## Instructions for the task
Find all lines in the records that include the word "button", and copy them out.

────────────────

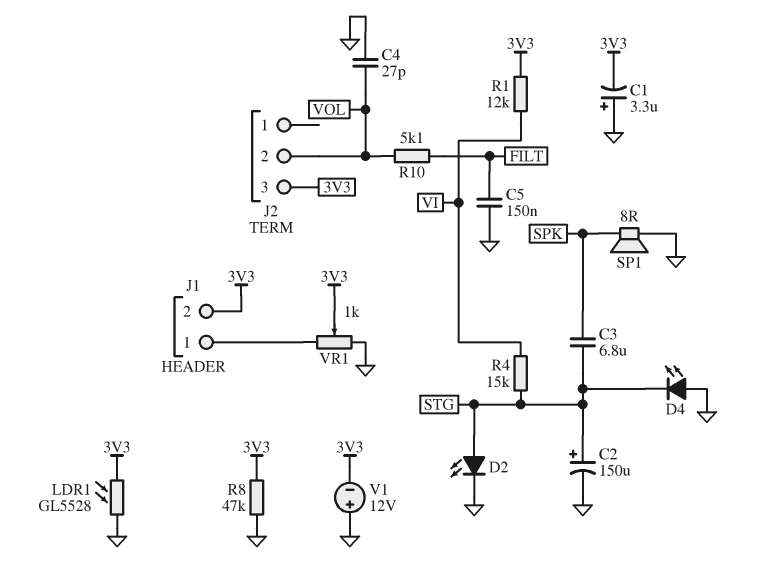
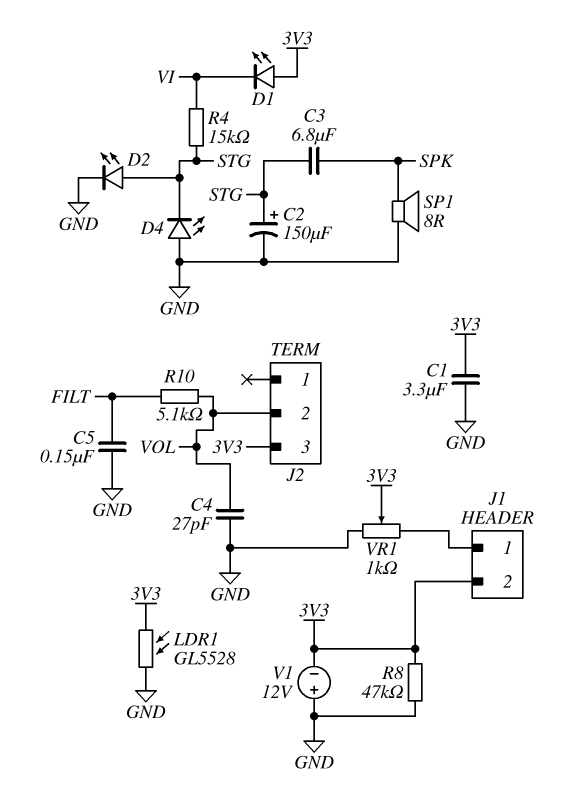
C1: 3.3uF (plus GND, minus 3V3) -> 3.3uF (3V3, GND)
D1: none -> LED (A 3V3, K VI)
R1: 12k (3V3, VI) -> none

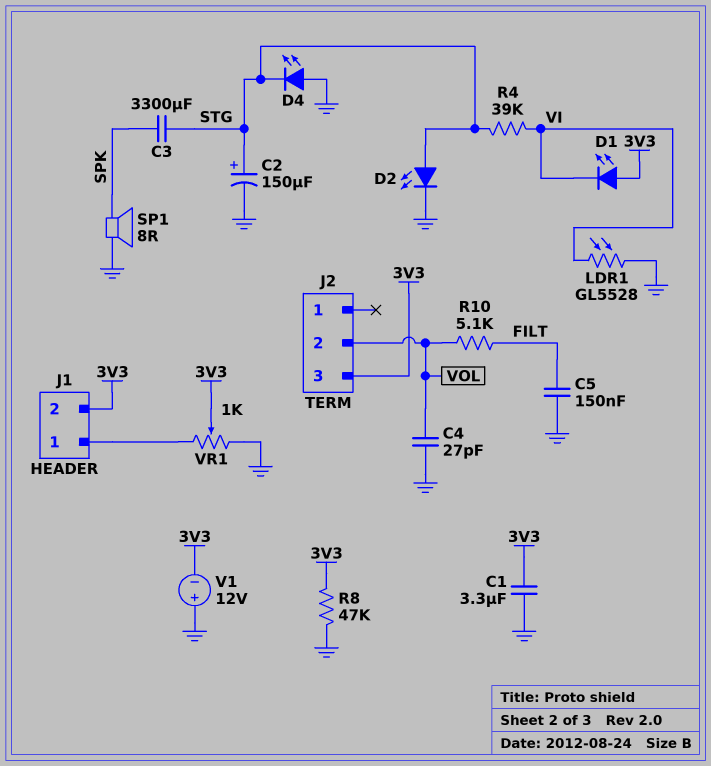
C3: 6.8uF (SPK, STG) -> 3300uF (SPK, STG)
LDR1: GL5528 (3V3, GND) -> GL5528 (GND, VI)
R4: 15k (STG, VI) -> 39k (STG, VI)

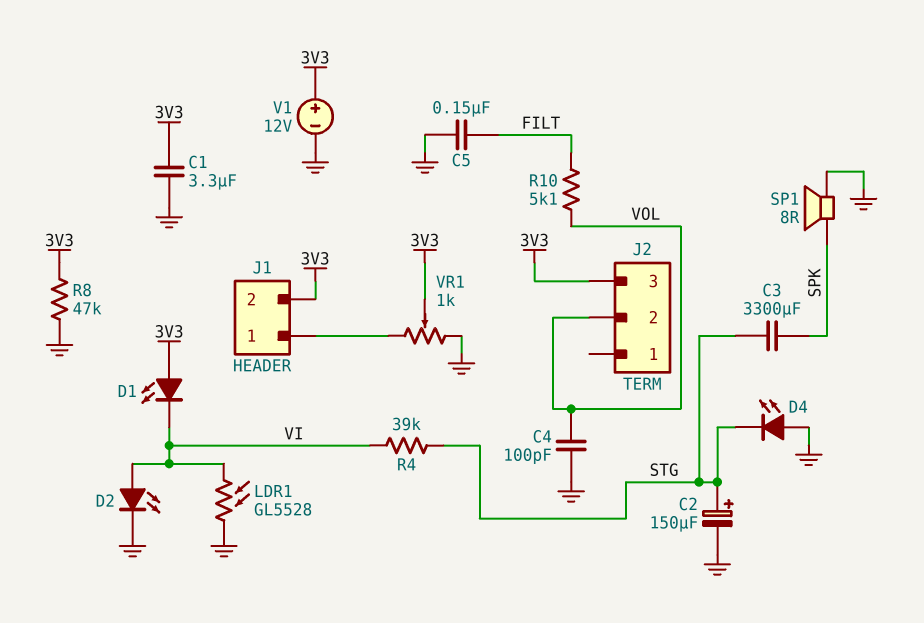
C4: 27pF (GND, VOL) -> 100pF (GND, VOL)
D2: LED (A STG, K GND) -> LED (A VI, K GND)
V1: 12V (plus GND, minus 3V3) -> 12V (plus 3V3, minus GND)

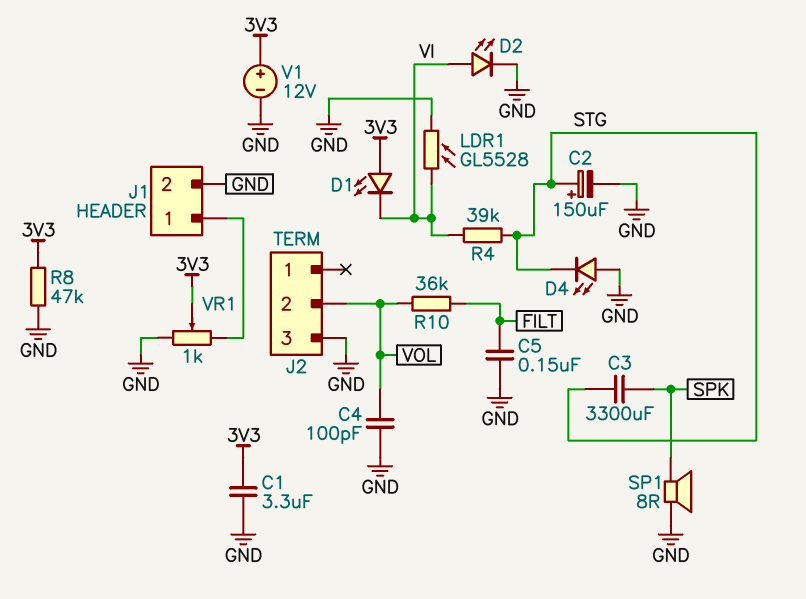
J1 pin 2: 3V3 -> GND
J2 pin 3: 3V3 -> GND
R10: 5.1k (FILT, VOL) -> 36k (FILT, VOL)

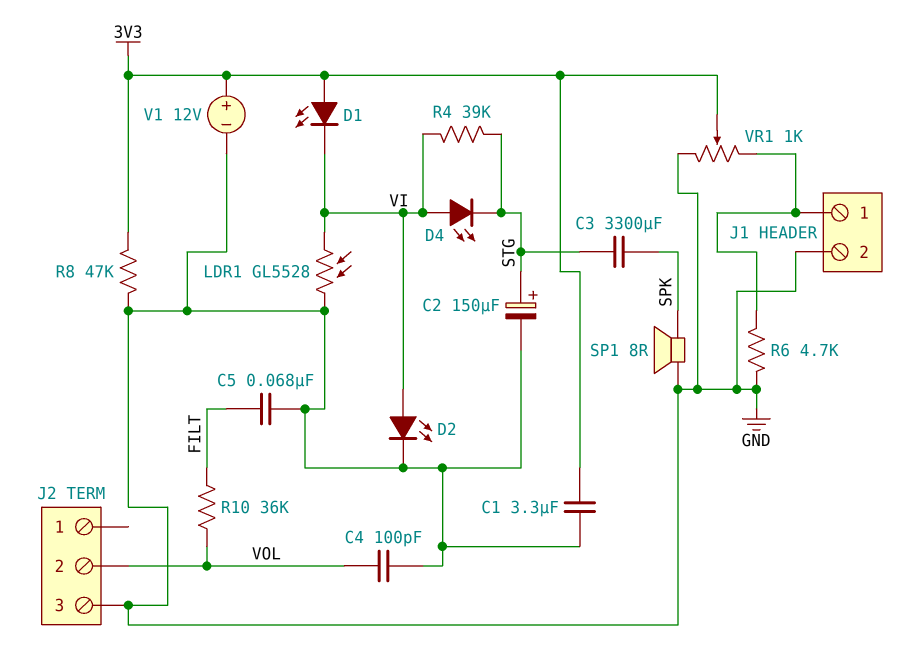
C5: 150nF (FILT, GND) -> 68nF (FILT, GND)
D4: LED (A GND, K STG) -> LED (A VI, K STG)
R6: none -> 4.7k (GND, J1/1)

────────────────

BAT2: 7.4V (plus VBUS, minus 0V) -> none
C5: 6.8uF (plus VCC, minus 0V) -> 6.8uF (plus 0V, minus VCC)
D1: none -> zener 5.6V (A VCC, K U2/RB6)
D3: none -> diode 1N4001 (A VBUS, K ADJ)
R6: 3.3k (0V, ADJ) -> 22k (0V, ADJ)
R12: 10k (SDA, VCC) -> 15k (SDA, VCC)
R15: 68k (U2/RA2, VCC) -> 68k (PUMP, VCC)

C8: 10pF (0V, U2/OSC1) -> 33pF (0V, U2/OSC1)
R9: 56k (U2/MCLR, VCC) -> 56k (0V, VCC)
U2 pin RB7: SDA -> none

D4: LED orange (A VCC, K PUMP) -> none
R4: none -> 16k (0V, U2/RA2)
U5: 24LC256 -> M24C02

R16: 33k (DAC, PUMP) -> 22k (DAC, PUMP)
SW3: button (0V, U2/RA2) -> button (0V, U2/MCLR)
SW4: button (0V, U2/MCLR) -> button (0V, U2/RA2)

────────────────

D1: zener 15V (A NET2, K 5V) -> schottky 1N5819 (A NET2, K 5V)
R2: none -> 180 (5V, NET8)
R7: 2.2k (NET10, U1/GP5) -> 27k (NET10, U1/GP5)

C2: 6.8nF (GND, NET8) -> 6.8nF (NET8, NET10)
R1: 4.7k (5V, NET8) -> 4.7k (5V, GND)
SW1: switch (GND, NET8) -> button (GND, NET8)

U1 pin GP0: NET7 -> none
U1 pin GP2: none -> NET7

────────────────

## Reply to the task
SW3: button (0V, U2/RA2) -> button (0V, U2/MCLR)
SW4: button (0V, U2/MCLR) -> button (0V, U2/RA2)
SW1: switch (GND, NET8) -> button (GND, NET8)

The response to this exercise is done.